[Object state comparisons]
= = =

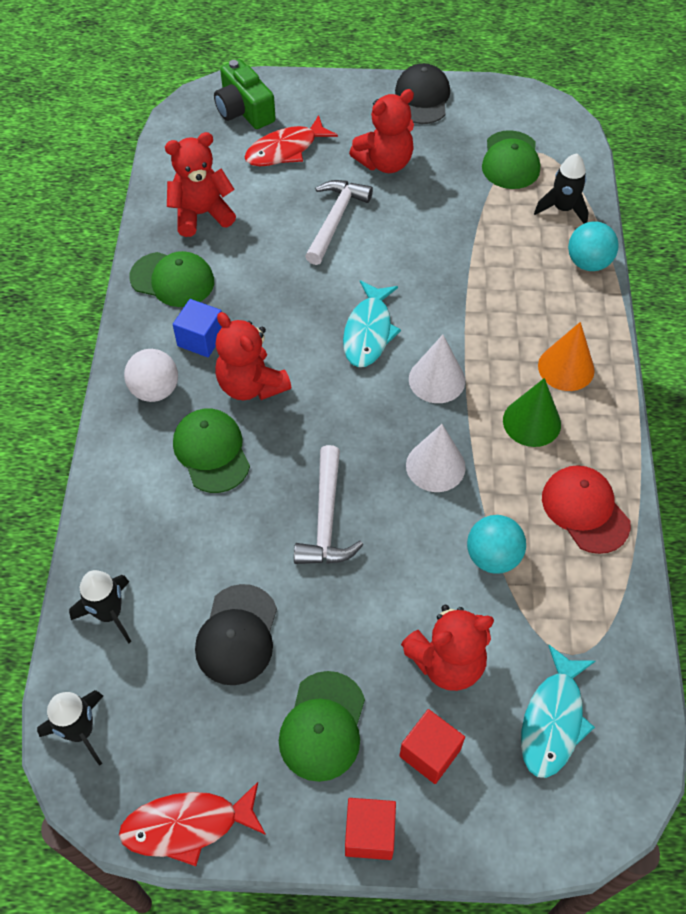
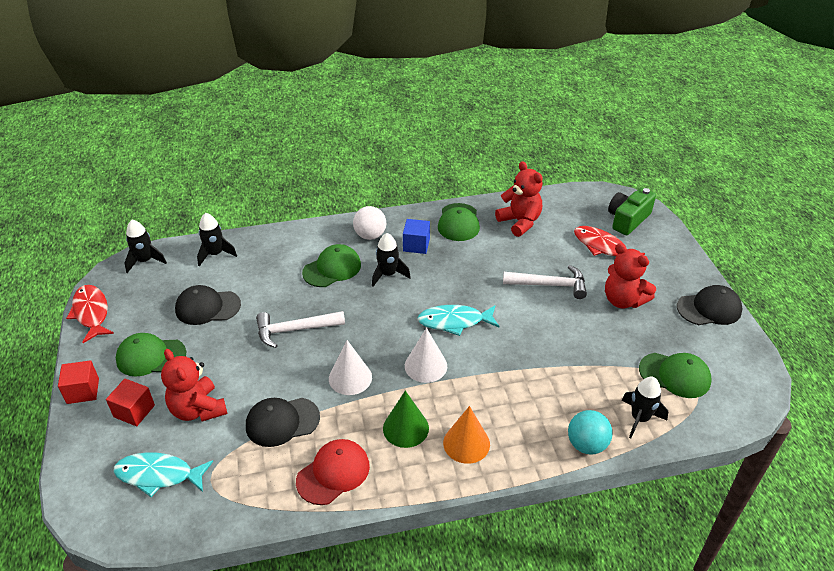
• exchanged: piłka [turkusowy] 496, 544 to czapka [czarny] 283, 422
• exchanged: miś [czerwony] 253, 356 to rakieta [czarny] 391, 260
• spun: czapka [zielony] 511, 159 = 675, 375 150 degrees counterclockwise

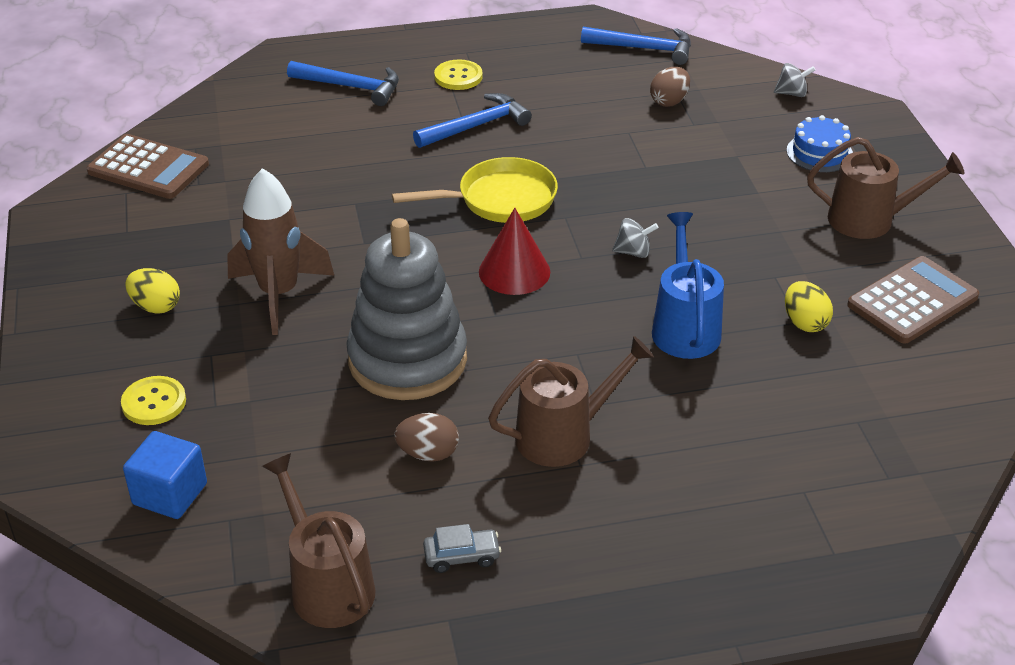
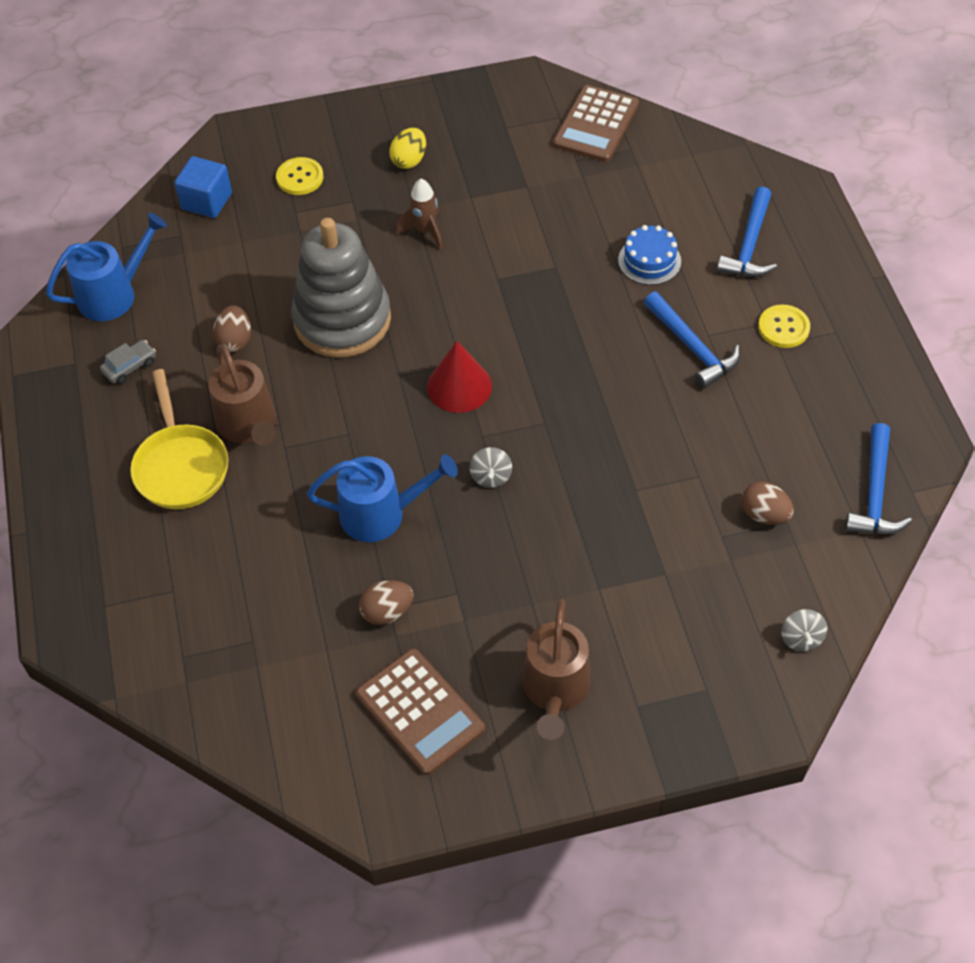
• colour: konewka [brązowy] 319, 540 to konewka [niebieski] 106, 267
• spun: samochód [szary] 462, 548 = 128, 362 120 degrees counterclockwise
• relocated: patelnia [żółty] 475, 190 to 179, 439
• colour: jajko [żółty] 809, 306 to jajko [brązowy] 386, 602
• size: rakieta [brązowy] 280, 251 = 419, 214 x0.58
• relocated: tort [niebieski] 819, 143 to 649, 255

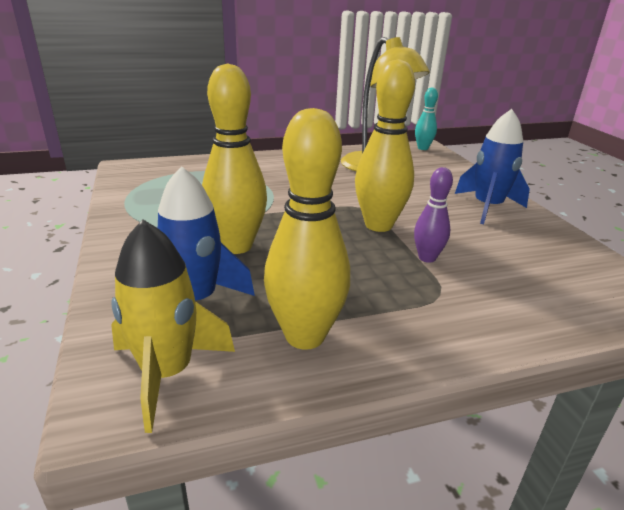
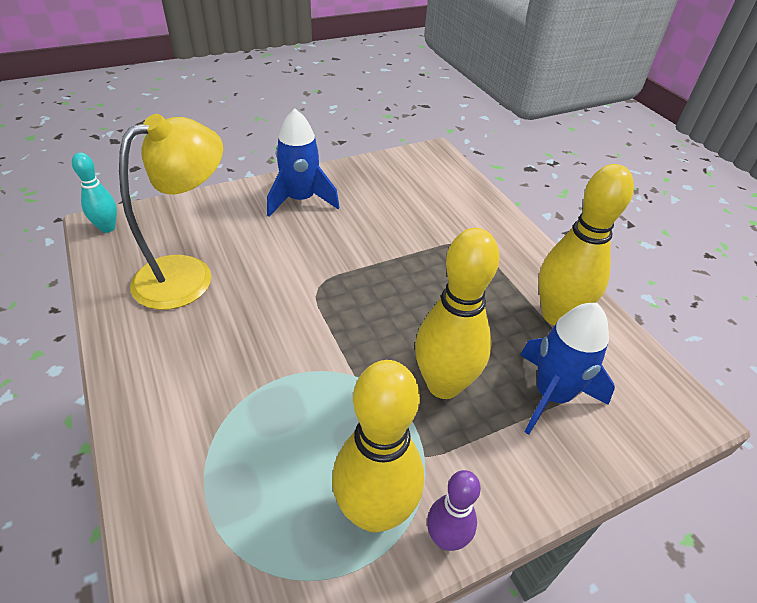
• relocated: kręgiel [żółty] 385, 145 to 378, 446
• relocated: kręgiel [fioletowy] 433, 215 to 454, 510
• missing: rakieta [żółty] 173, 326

= = =

> _Work item_
Set down the entries shown above once more, exactly as they read, but without pictures.

> _Exercise output_
• exchanged: piłka [turkusowy] 496, 544 to czapka [czarny] 283, 422
• exchanged: miś [czerwony] 253, 356 to rakieta [czarny] 391, 260
• spun: czapka [zielony] 511, 159 = 675, 375 150 degrees counterclockwise

• colour: konewka [brązowy] 319, 540 to konewka [niebieski] 106, 267
• spun: samochód [szary] 462, 548 = 128, 362 120 degrees counterclockwise
• relocated: patelnia [żółty] 475, 190 to 179, 439
• colour: jajko [żółty] 809, 306 to jajko [brązowy] 386, 602
• size: rakieta [brązowy] 280, 251 = 419, 214 x0.58
• relocated: tort [niebieski] 819, 143 to 649, 255

• relocated: kręgiel [żółty] 385, 145 to 378, 446
• relocated: kręgiel [fioletowy] 433, 215 to 454, 510
• missing: rakieta [żółty] 173, 326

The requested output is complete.